EXERCISE GOAL:
Please restate each line of the material word for word and omit any pictures.

Content starts

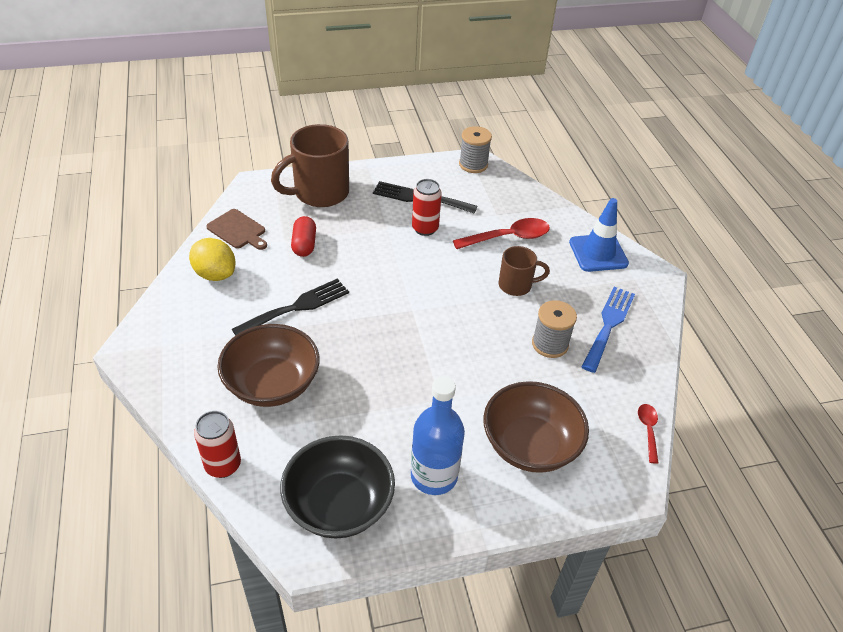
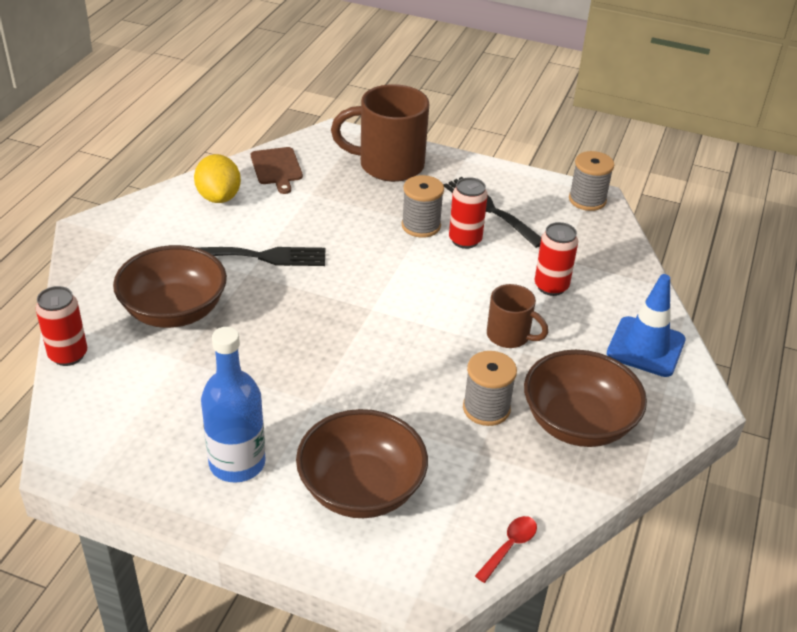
camera: 35 degrees right, 5 degrees down
(304, 245) = (326, 205): red capsule -> none
(339, 505) = (128, 439): black bowl -> none
(386, 231) = (421, 226): none -> grey spool
(508, 237) = (551, 286): red spoon -> red can
(608, 325) = (578, 423): blue fork -> brown bowl

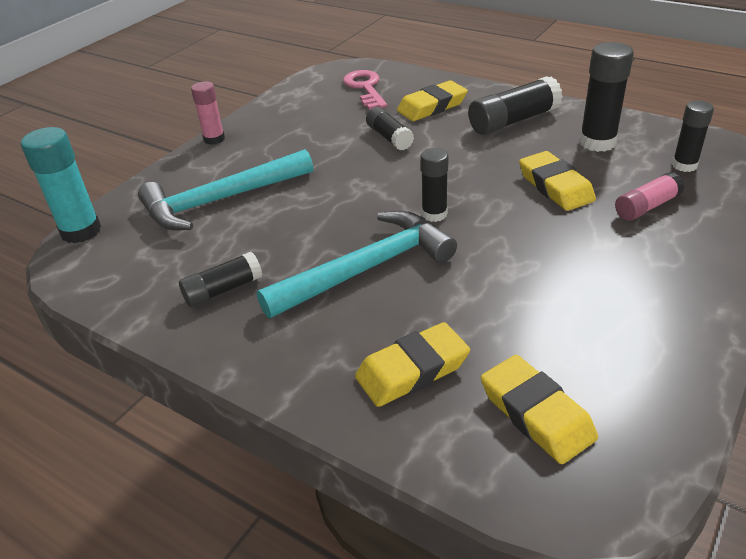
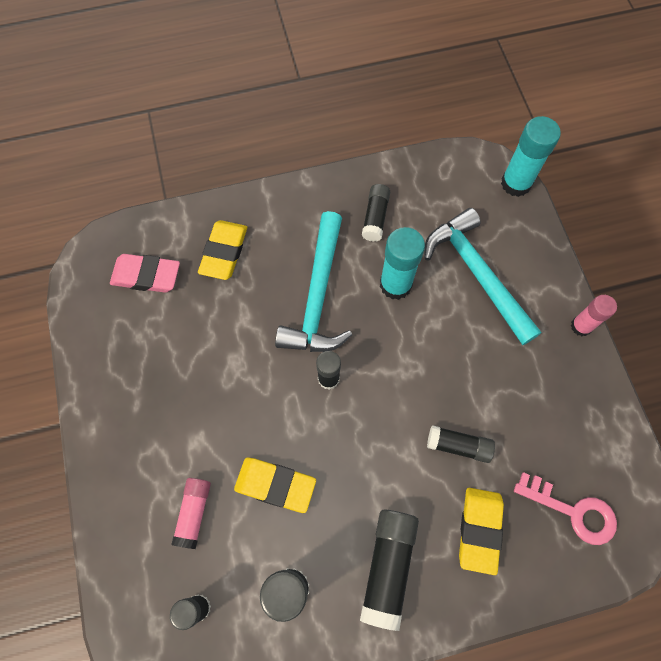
camera: 130 degrees right, 30 degrees up
(221, 200) = (477, 274): turquoise hammer -> turquoise hammer turned 45 degrees counterclockwise
(290, 233) = (395, 284): none -> turquoise glue stick
(536, 414) = (146, 276): yellow eraser -> pink eraser

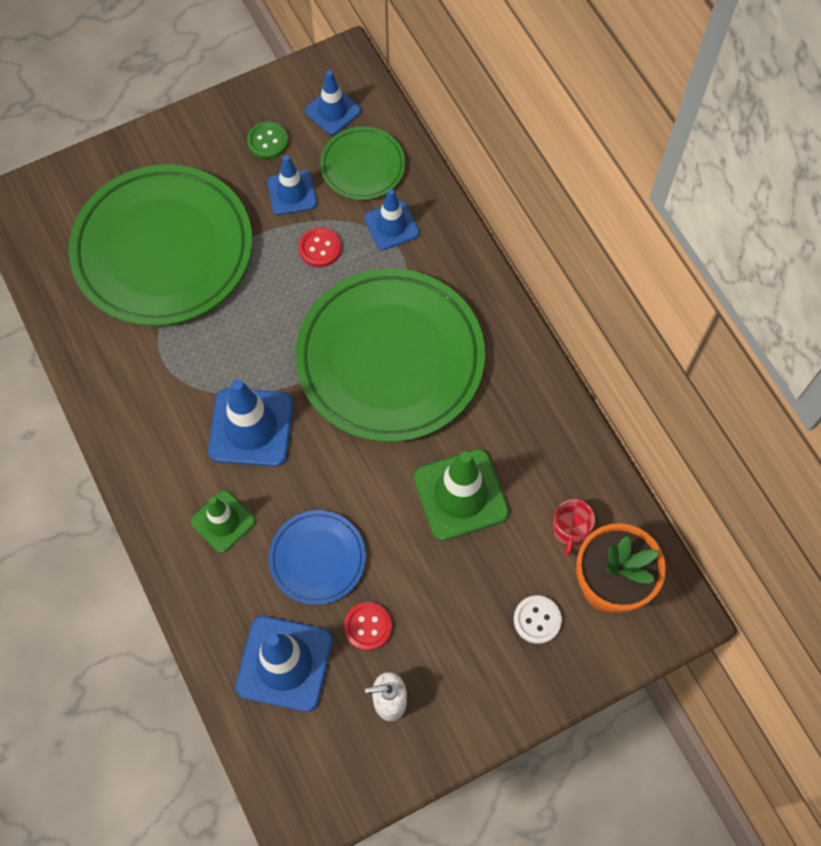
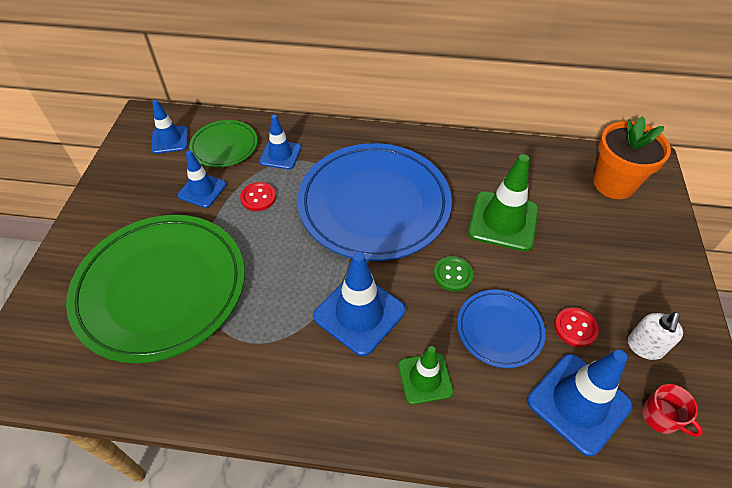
camera: 55 degrees left, 15 degrees down
(267, 141) = (150, 182): green button -> green button (453, 274)
(390, 359) = (374, 205): green plate -> blue plate
(537, 620) = (620, 230): white button -> none
(570, 530) = (564, 182): red mug -> red mug (661, 417)

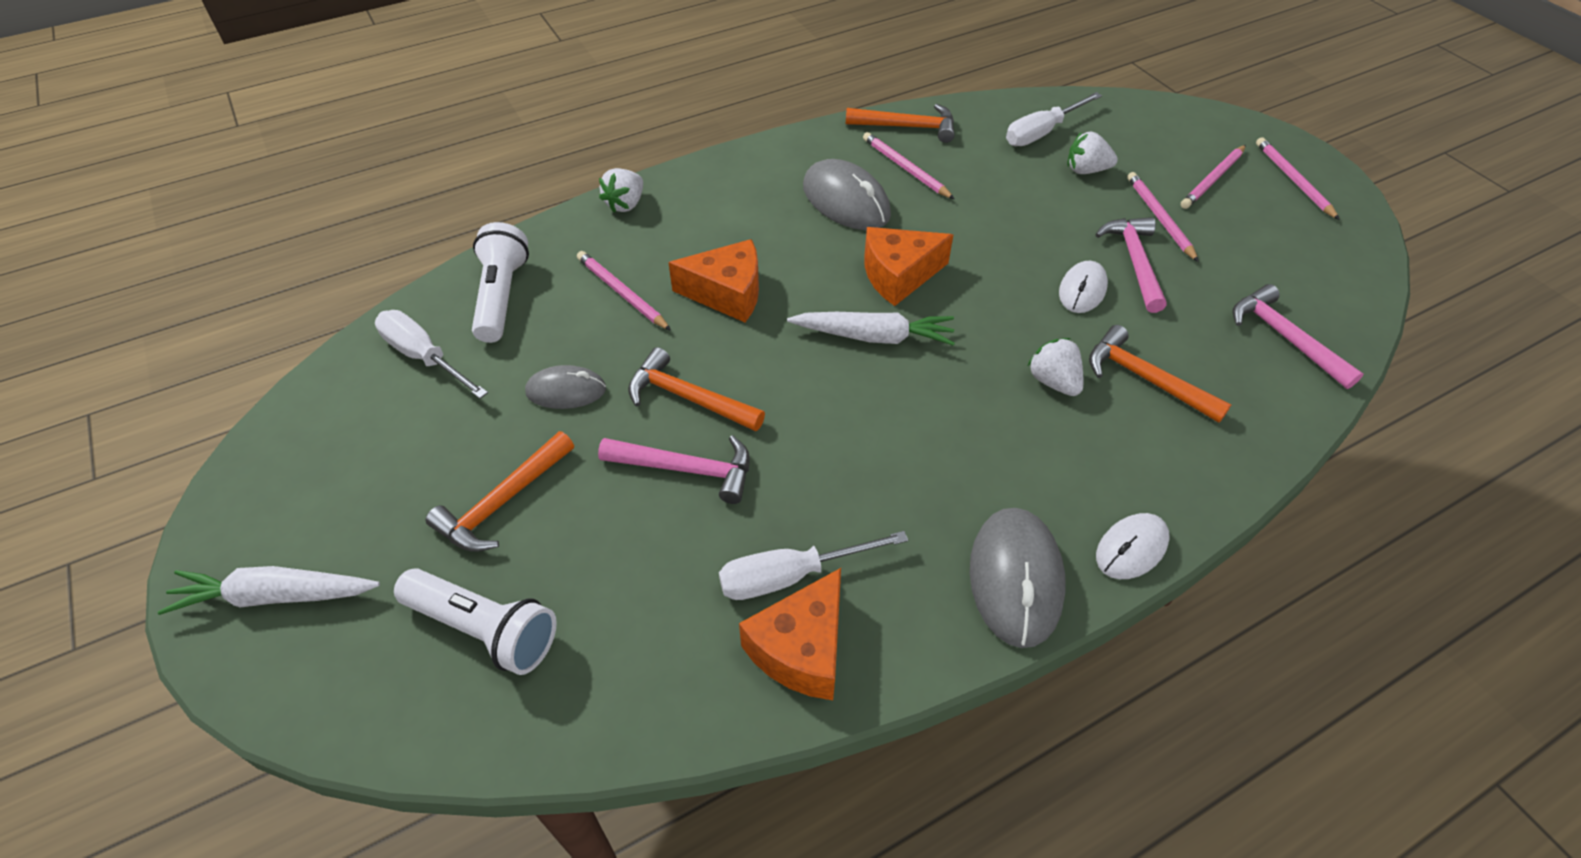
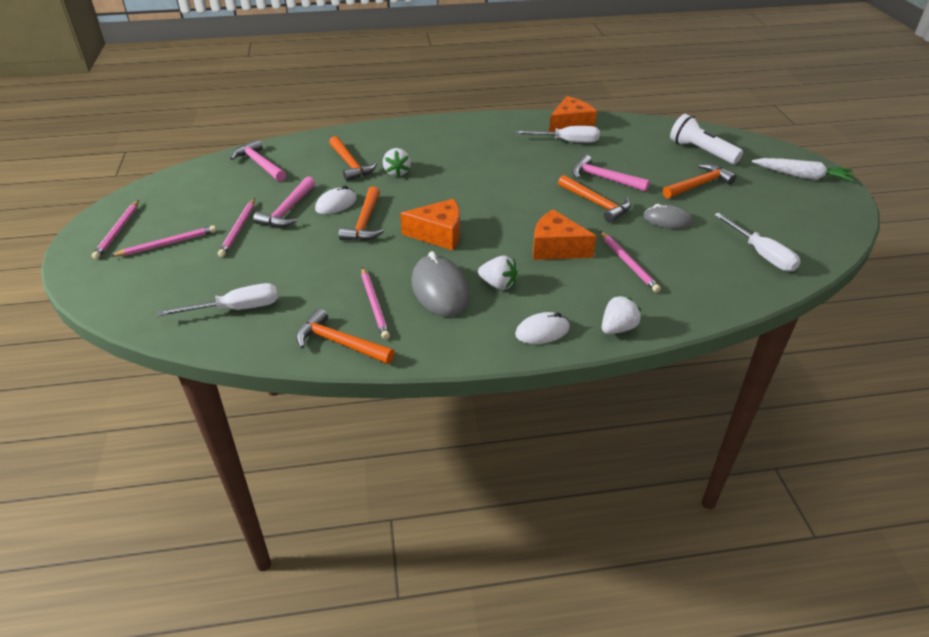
camera: 160 degrees left, 10 degrees down
(502, 296) = (715, 279): white flashlight -> none
(874, 336) = (476, 208): white carrot -> none
(1012, 269) = (365, 222): none -> orange hammer
(1015, 578) = (474, 125): grey mouse -> none
(1086, 170) = (242, 270): white strawberry -> white strawberry (498, 284)
(1131, 548) = (420, 123): white mouse -> white mouse (542, 331)
(1285, 338) = (259, 164): pink hammer -> pink hammer turned 150 degrees clockwise

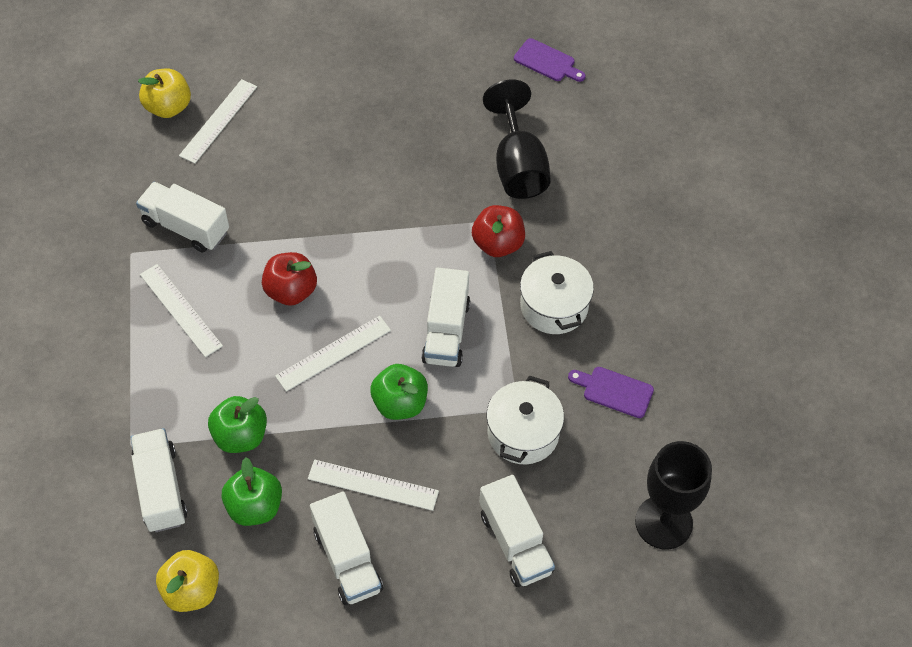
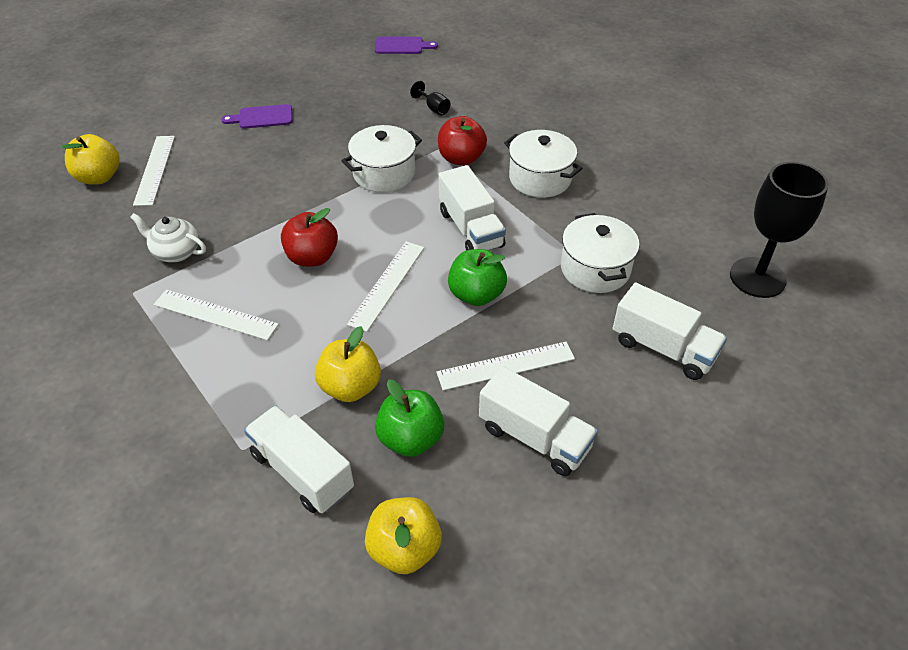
camera: 30 degrees left, 10 degrees down
(186, 227) = (176, 252): white truck -> white teapot
(240, 436) = (350, 387): green apple -> yellow apple
(414, 226) = (384, 173): none -> white pot
(518, 166) = (434, 108): black goblet -> black goblet, size x0.42
(614, 391) = (636, 211): purple cutting board -> purple cutting board (262, 117)

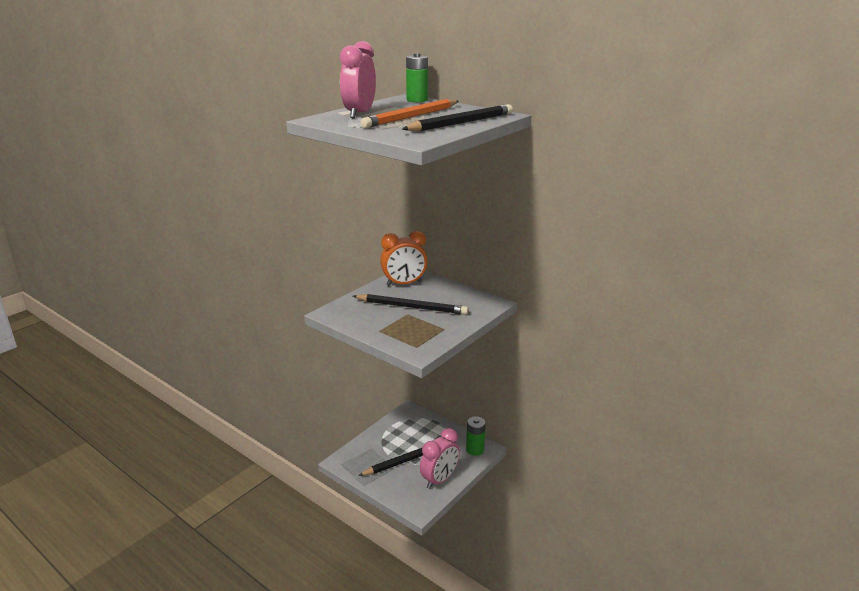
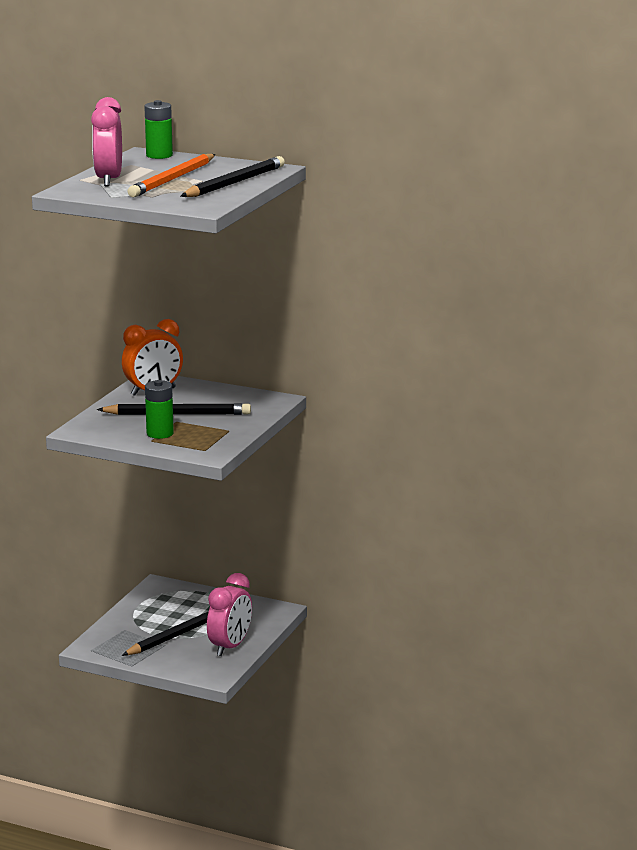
camera: 15 degrees left, 5 degrees down
(475, 449) = (265, 613): green battery -> green battery (160, 433)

Content ends

ANSWER BOX:
camera: 35 degrees right, 5 degrees down
(304, 245) = (326, 205): red capsule -> none
(339, 505) = (128, 439): black bowl -> none
(386, 231) = (421, 226): none -> grey spool
(508, 237) = (551, 286): red spoon -> red can
(608, 325) = (578, 423): blue fork -> brown bowl

camera: 130 degrees right, 30 degrees up
(221, 200) = (477, 274): turquoise hammer -> turquoise hammer turned 45 degrees counterclockwise
(290, 233) = (395, 284): none -> turquoise glue stick
(536, 414) = (146, 276): yellow eraser -> pink eraser

camera: 55 degrees left, 15 degrees down
(267, 141) = (150, 182): green button -> green button (453, 274)
(390, 359) = (374, 205): green plate -> blue plate
(537, 620) = (620, 230): white button -> none
(570, 530) = (564, 182): red mug -> red mug (661, 417)

camera: 160 degrees left, 10 degrees down
(502, 296) = (715, 279): white flashlight -> none
(874, 336) = (476, 208): white carrot -> none
(1012, 269) = (365, 222): none -> orange hammer
(1015, 578) = (474, 125): grey mouse -> none
(1086, 170) = (242, 270): white strawberry -> white strawberry (498, 284)
(1131, 548) = (420, 123): white mouse -> white mouse (542, 331)
(1285, 338) = (259, 164): pink hammer -> pink hammer turned 150 degrees clockwise

camera: 30 degrees left, 10 degrees down
(186, 227) = (176, 252): white truck -> white teapot
(240, 436) = (350, 387): green apple -> yellow apple
(414, 226) = (384, 173): none -> white pot
(518, 166) = (434, 108): black goblet -> black goblet, size x0.42
(614, 391) = (636, 211): purple cutting board -> purple cutting board (262, 117)

camera: 15 degrees left, 5 degrees down
(475, 449) = (265, 613): green battery -> green battery (160, 433)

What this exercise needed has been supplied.